INSTRUCTIONS FOR THE TASK: When you repeat the entries, reproduce each line exactly and omit every picture.

[Multi-step shape changes]
----

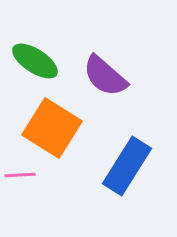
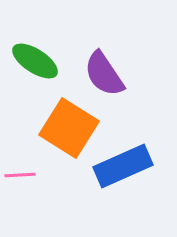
purple semicircle: moved 1 px left, 2 px up; rotated 15 degrees clockwise
orange square: moved 17 px right
blue rectangle: moved 4 px left; rotated 34 degrees clockwise
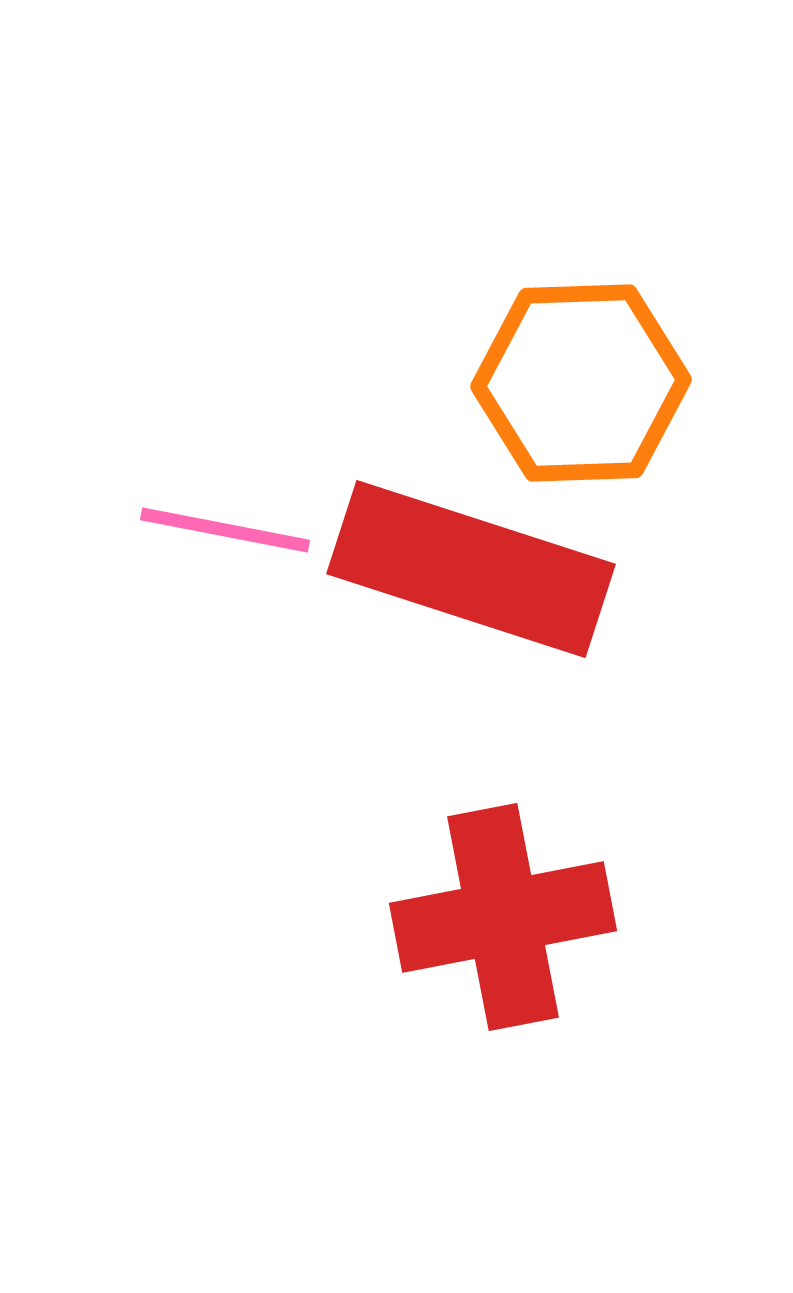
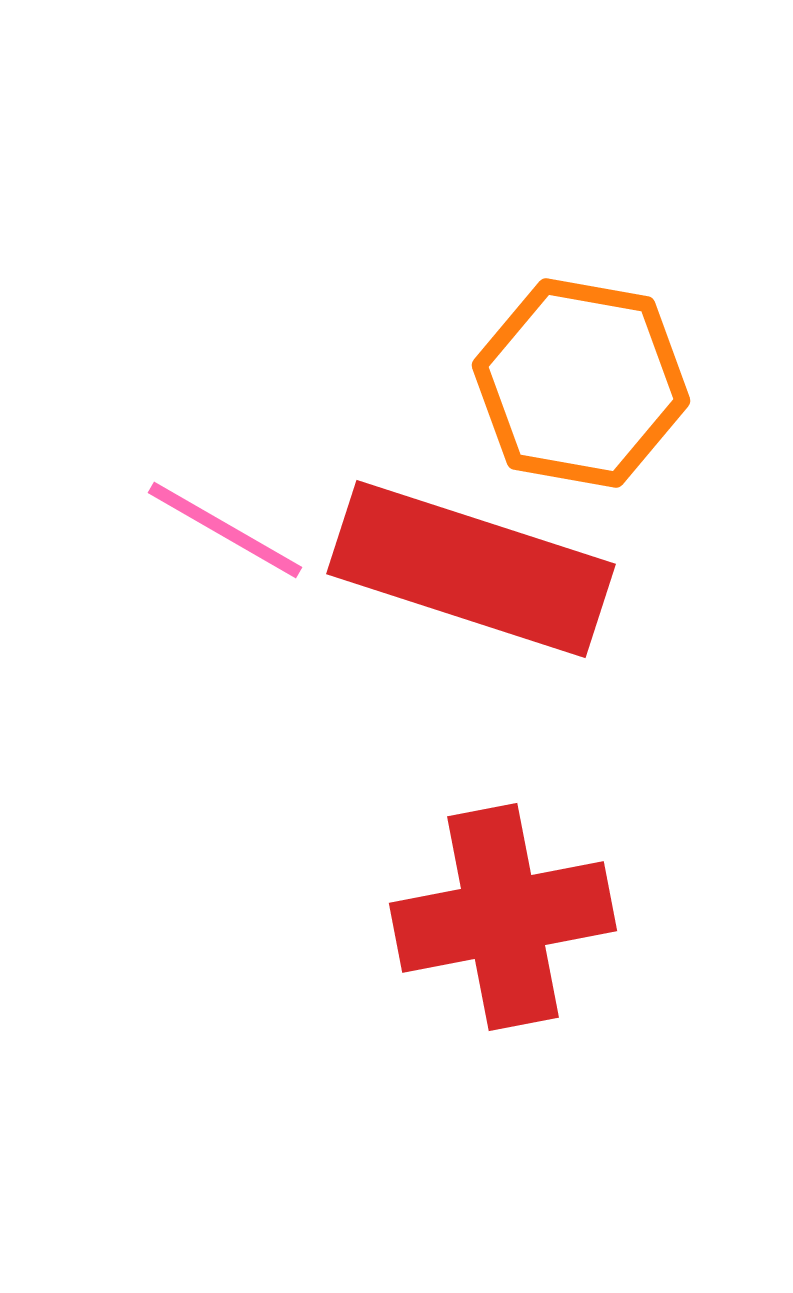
orange hexagon: rotated 12 degrees clockwise
pink line: rotated 19 degrees clockwise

----

ANSWER SECTION:
purple semicircle: moved 1 px left, 2 px up; rotated 15 degrees clockwise
orange square: moved 17 px right
blue rectangle: moved 4 px left; rotated 34 degrees clockwise
orange hexagon: rotated 12 degrees clockwise
pink line: rotated 19 degrees clockwise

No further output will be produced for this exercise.